WORK TASK =
Report how many lines in the listing below include the string "gained", and write nothing more.

PROVIDED ENTRIES =

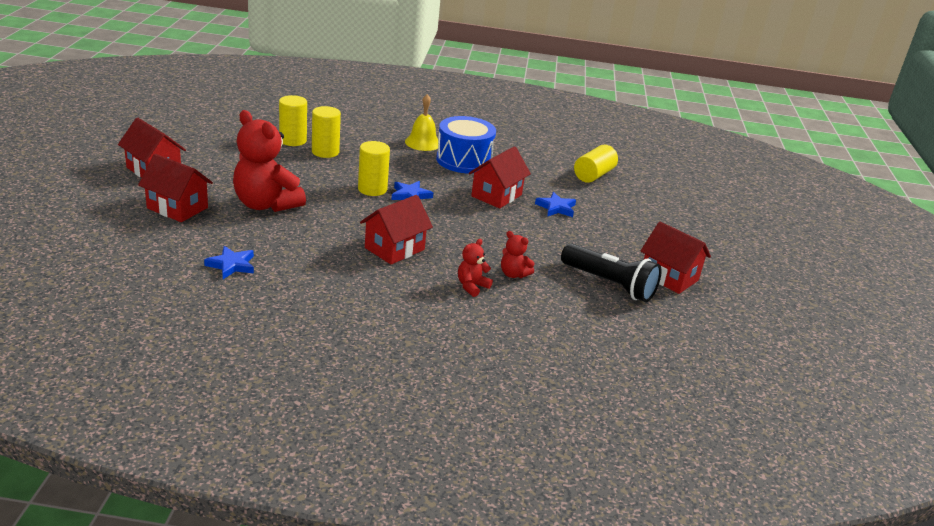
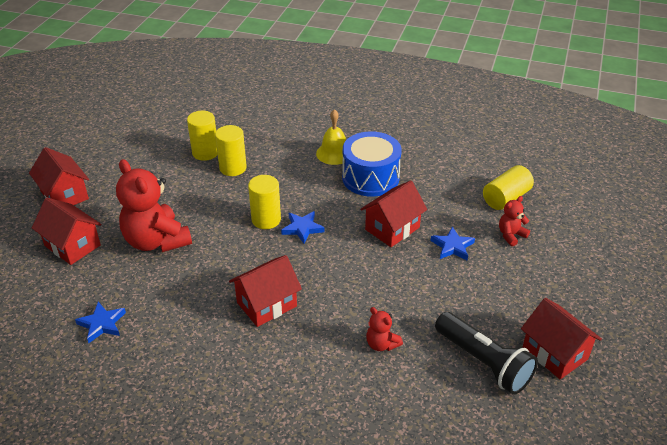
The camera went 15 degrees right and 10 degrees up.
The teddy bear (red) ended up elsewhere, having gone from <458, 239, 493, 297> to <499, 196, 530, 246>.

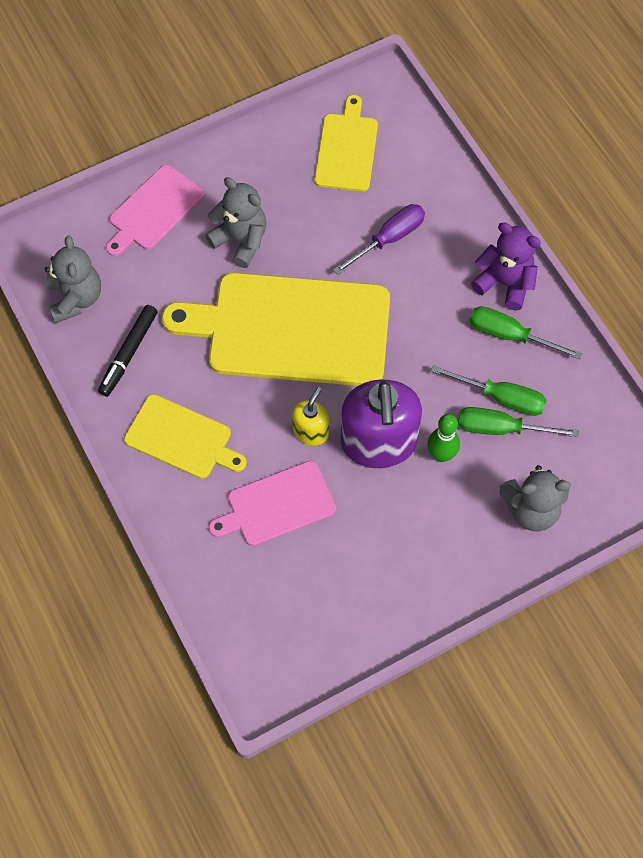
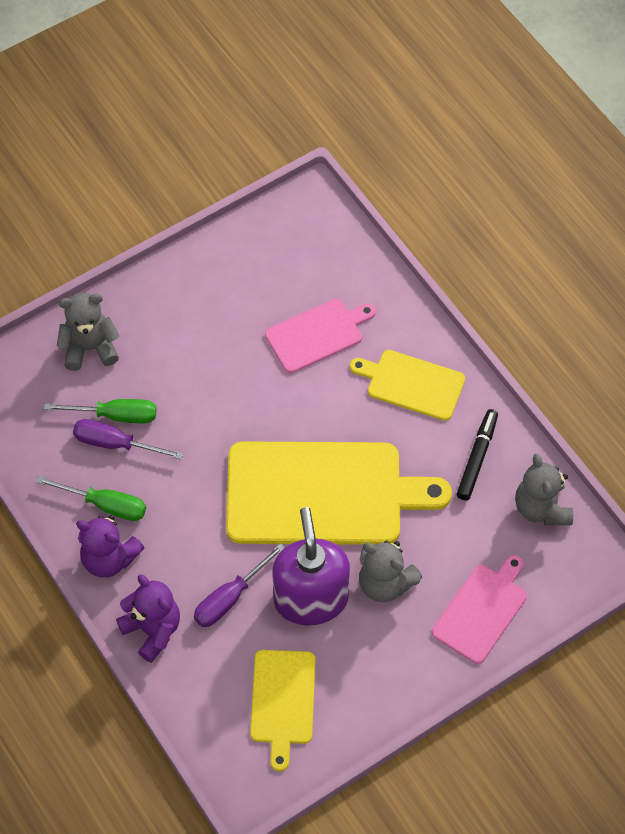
The camera went 175 degrees right and 5 degrees down.
The second view lost the soap pump (golden) at <292, 387, 329, 445>.
The second view lost the skittle (leaf-green) at <427, 414, 460, 462>.
The second view gained the teddy bear (violet) at <116, 574, 180, 663>.
The soap pump (violet) ended up elsewhere, having gone from <341, 380, 422, 468> to <272, 507, 350, 626>.
What was the flat screwdriver (leaf-green) at <431, 365, 547, 416> turned into the flat screwdriver (violet) at <73, 419, 183, 459>.

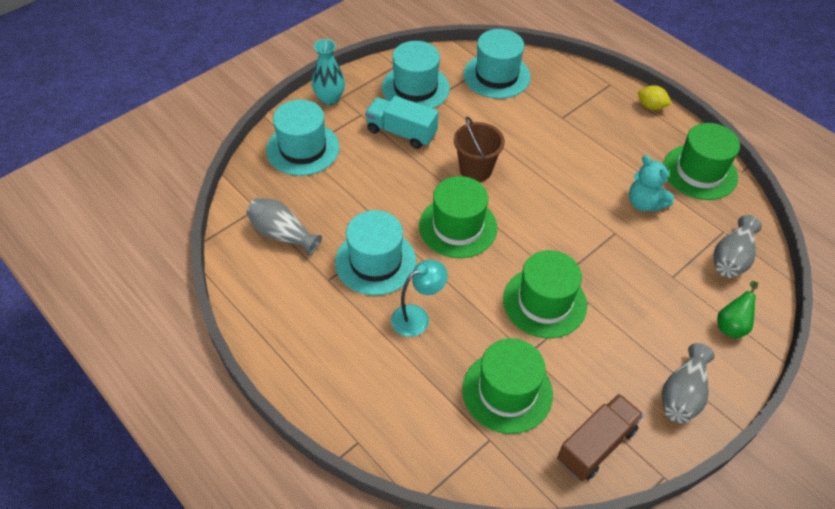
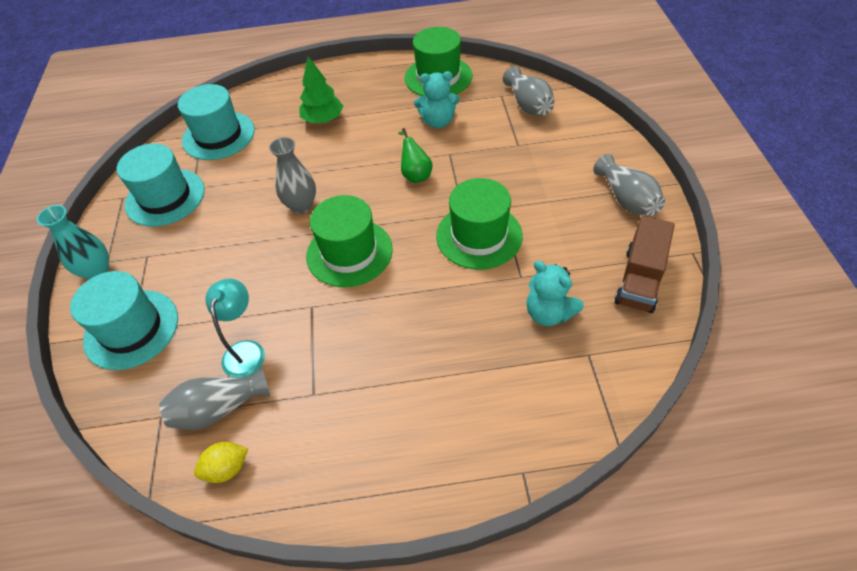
The camera went 50 degrees left and 0 degrees up.
The second view lost the top hat (turquoise) at <335, 210, 416, 295>.
The second view lost the truck (turquoise) at <365, 96, 438, 149>.
The second view gained the tree (leaf-green) at <299, 56, 343, 123>.
The reading lamp (turquoise) ended up elsewhere, having gone from <391, 260, 448, 337> to <206, 278, 265, 377>.
The toy lemon (golden) ended up elsewhere, having gone from <638, 85, 672, 110> to <194, 442, 248, 483>.
The toy pear (leaf-green) ended up elsewhere, having gone from <717, 281, 758, 338> to <398, 128, 433, 183>.
Where the sand bucket (brown) stood at <454, 117, 505, 182>, the flower vase (gray) came to stand at <269, 137, 316, 213>.
Where the top hat (leaf-green) stood at <462, 338, 553, 434>, the teddy bear (turquoise) came to stand at <526, 261, 583, 326>.
The truck (brown) at <557, 394, 644, 481> ended up facing another way, 150 degrees counterclockwise from before.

OUTPUT FOR THIS EXERCISE =
2